Supplied records
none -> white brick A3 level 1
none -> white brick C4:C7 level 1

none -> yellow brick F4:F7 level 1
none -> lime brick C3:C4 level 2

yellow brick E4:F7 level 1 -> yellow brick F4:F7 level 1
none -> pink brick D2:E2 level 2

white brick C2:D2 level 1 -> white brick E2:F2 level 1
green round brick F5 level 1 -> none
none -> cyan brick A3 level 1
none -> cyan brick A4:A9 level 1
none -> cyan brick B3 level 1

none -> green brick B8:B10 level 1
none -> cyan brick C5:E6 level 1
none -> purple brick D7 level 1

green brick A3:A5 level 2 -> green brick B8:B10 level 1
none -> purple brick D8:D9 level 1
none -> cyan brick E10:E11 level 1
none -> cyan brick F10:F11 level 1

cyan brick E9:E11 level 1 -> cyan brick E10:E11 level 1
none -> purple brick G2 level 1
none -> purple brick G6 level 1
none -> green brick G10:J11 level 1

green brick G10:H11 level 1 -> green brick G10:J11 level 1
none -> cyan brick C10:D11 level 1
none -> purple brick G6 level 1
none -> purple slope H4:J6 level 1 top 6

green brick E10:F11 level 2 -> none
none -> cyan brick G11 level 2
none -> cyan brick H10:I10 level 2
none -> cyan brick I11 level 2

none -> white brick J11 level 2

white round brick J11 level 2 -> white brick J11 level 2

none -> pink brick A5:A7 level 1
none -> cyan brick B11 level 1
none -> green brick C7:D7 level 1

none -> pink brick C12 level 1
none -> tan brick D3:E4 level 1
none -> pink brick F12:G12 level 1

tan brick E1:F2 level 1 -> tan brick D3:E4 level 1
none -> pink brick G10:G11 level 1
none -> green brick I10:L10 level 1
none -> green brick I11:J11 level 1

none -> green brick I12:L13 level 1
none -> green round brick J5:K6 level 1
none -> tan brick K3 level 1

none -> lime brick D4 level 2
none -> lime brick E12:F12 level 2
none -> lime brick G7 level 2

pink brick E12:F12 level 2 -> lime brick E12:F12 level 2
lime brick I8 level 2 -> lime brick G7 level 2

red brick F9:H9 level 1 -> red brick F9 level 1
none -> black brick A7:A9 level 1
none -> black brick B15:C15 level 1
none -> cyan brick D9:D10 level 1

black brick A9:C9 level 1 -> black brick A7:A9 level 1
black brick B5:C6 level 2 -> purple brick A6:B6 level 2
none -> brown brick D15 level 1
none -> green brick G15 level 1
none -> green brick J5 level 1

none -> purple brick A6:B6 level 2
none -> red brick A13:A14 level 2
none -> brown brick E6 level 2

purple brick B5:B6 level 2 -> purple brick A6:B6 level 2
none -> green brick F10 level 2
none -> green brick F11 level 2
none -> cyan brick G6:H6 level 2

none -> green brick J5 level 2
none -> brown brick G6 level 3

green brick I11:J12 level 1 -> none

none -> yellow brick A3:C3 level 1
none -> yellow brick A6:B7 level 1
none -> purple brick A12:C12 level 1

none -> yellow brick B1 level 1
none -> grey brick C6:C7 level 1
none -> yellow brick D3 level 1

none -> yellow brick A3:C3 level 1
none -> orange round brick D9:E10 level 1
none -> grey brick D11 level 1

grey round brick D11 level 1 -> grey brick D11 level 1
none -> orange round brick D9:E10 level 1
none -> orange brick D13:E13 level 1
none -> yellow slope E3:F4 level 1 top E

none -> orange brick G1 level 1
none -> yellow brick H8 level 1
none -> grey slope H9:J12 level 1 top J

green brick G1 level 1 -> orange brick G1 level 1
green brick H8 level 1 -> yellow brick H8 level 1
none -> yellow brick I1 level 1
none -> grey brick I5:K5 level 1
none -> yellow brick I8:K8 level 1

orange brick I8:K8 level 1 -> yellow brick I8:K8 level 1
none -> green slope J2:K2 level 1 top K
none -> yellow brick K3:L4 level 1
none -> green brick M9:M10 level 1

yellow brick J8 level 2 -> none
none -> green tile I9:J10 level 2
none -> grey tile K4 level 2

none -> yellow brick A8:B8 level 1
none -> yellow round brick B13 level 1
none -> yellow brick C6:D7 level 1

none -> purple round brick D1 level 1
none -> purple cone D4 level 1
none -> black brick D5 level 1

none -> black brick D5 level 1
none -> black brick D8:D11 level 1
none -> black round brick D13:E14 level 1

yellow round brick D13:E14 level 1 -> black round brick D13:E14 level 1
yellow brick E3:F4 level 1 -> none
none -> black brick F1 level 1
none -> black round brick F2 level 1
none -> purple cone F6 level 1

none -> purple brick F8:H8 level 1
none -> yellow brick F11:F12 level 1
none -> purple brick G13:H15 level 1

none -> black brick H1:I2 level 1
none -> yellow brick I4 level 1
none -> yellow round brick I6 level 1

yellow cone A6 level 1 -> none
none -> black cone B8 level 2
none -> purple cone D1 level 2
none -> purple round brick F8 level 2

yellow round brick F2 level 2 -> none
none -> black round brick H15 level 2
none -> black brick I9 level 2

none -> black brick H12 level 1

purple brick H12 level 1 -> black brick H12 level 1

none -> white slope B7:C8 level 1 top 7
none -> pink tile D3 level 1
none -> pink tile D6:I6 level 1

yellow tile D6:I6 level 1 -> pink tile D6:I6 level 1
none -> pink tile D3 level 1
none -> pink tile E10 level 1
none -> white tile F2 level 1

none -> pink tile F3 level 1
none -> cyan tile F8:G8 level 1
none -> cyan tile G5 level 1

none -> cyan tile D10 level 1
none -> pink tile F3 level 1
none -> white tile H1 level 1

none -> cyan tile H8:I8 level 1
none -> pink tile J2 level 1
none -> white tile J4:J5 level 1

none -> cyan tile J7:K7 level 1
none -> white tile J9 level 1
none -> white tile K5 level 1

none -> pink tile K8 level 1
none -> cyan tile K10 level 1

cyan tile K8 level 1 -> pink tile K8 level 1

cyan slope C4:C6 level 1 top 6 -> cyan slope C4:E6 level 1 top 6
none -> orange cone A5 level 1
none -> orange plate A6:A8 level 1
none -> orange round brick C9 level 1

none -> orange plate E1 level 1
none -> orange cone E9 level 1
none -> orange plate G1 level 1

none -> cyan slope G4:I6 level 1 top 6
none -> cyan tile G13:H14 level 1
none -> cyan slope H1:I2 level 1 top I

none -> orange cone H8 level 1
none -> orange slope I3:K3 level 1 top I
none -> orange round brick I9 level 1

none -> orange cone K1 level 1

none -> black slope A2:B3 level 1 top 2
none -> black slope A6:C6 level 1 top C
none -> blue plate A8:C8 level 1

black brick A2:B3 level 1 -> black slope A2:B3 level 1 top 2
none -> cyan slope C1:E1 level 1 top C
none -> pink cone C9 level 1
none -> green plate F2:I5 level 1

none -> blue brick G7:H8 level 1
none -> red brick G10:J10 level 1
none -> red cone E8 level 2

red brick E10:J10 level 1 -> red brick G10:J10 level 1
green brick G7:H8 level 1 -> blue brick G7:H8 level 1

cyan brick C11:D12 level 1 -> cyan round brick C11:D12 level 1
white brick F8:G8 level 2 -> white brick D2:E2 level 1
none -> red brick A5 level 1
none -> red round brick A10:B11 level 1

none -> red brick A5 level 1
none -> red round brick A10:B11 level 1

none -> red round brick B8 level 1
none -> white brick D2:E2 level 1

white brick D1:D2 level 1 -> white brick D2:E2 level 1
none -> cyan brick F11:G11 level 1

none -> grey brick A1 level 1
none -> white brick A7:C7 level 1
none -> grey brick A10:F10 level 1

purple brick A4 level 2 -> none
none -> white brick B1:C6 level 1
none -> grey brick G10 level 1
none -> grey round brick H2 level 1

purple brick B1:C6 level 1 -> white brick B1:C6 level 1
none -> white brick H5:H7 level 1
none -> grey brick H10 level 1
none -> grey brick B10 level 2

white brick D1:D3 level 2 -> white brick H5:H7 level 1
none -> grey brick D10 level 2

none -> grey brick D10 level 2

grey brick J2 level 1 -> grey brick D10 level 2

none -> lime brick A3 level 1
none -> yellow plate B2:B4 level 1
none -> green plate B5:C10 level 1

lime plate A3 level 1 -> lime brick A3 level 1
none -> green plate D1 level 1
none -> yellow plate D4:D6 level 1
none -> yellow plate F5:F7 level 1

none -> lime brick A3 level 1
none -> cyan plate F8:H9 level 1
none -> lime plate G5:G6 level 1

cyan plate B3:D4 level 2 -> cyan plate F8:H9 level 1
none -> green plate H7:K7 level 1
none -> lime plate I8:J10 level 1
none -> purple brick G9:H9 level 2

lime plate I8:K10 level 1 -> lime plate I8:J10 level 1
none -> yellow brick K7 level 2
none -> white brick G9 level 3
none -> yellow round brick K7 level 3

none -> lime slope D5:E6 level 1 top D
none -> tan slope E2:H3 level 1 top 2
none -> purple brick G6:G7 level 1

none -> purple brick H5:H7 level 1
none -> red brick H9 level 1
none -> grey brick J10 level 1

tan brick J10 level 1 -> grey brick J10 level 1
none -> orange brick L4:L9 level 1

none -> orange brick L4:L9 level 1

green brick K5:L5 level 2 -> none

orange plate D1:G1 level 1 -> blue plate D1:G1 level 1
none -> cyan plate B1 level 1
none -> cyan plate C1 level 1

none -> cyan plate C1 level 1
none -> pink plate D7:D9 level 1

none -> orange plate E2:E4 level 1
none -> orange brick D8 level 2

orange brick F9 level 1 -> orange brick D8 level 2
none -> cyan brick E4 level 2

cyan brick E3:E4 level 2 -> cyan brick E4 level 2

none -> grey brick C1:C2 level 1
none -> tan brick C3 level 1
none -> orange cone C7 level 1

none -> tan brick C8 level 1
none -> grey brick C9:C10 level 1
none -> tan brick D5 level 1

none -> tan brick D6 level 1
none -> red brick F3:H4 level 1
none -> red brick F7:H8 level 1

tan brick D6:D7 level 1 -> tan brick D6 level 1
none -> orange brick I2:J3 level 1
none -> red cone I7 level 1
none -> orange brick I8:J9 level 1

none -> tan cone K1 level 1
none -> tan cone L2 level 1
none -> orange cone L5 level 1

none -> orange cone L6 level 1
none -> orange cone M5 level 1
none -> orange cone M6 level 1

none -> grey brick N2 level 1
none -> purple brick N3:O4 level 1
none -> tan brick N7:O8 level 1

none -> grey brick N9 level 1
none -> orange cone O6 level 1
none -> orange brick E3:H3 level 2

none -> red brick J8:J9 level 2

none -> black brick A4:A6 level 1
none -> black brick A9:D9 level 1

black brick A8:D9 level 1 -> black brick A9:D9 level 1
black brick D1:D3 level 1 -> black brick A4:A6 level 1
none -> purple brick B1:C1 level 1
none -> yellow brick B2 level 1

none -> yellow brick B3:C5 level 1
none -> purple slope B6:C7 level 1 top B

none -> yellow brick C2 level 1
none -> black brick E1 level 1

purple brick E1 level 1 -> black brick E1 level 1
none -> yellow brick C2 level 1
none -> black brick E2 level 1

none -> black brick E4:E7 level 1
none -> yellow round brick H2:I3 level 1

Work to complete
Send back exactly the lines of the listing above starting at the one with "none -> yellow plate D4:D6 level 1" and ending at the one with "none -> purple brick G9:H9 level 2", inclusive, and no others.

Written answer
none -> yellow plate D4:D6 level 1
none -> yellow plate F5:F7 level 1

none -> lime brick A3 level 1
none -> cyan plate F8:H9 level 1
none -> lime plate G5:G6 level 1

cyan plate B3:D4 level 2 -> cyan plate F8:H9 level 1
none -> green plate H7:K7 level 1
none -> lime plate I8:J10 level 1
none -> purple brick G9:H9 level 2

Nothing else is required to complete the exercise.